----- PROVIDED INFORMATION

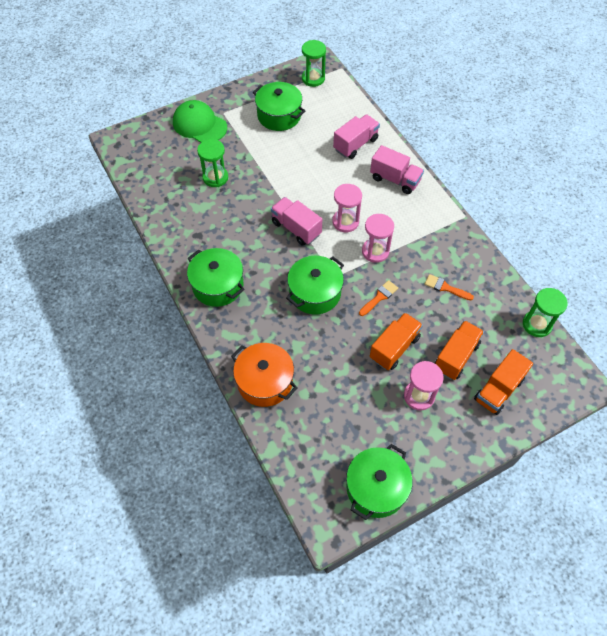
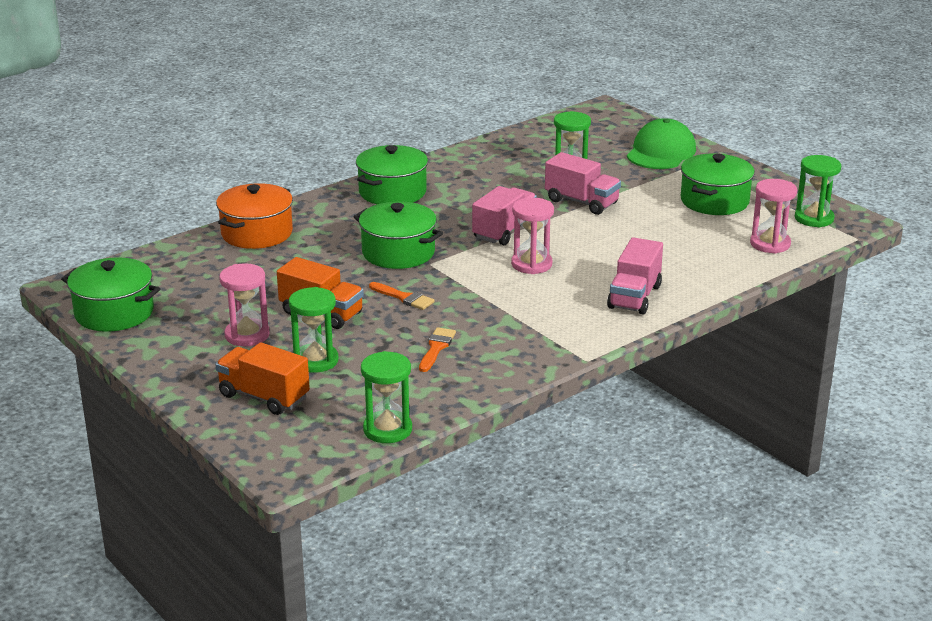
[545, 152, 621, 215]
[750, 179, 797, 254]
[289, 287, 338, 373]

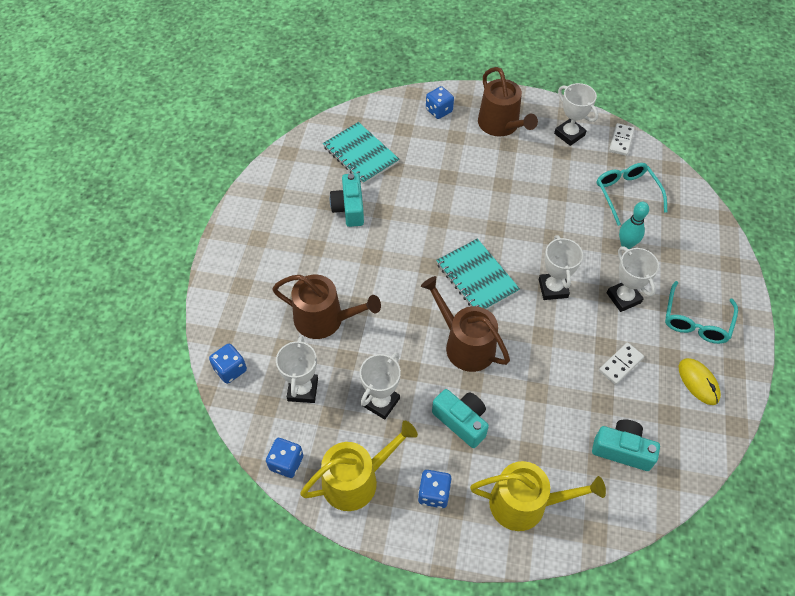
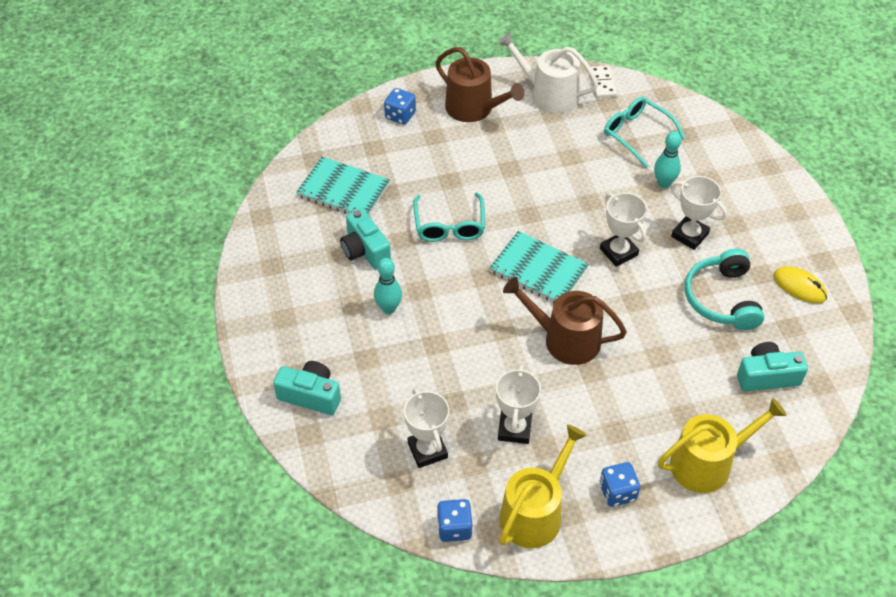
[209, 344, 247, 384] (first image)
[272, 274, 381, 339] (first image)
[273, 361, 341, 415]
[498, 32, 598, 113]
[685, 249, 764, 330]
[413, 192, 485, 242]
[374, 258, 402, 314]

----------

REQUIREMENT – Search the listing for the string "first". Copy each line where it turns up.

WRITTEN ANSWER –
[209, 344, 247, 384] (first image)
[272, 274, 381, 339] (first image)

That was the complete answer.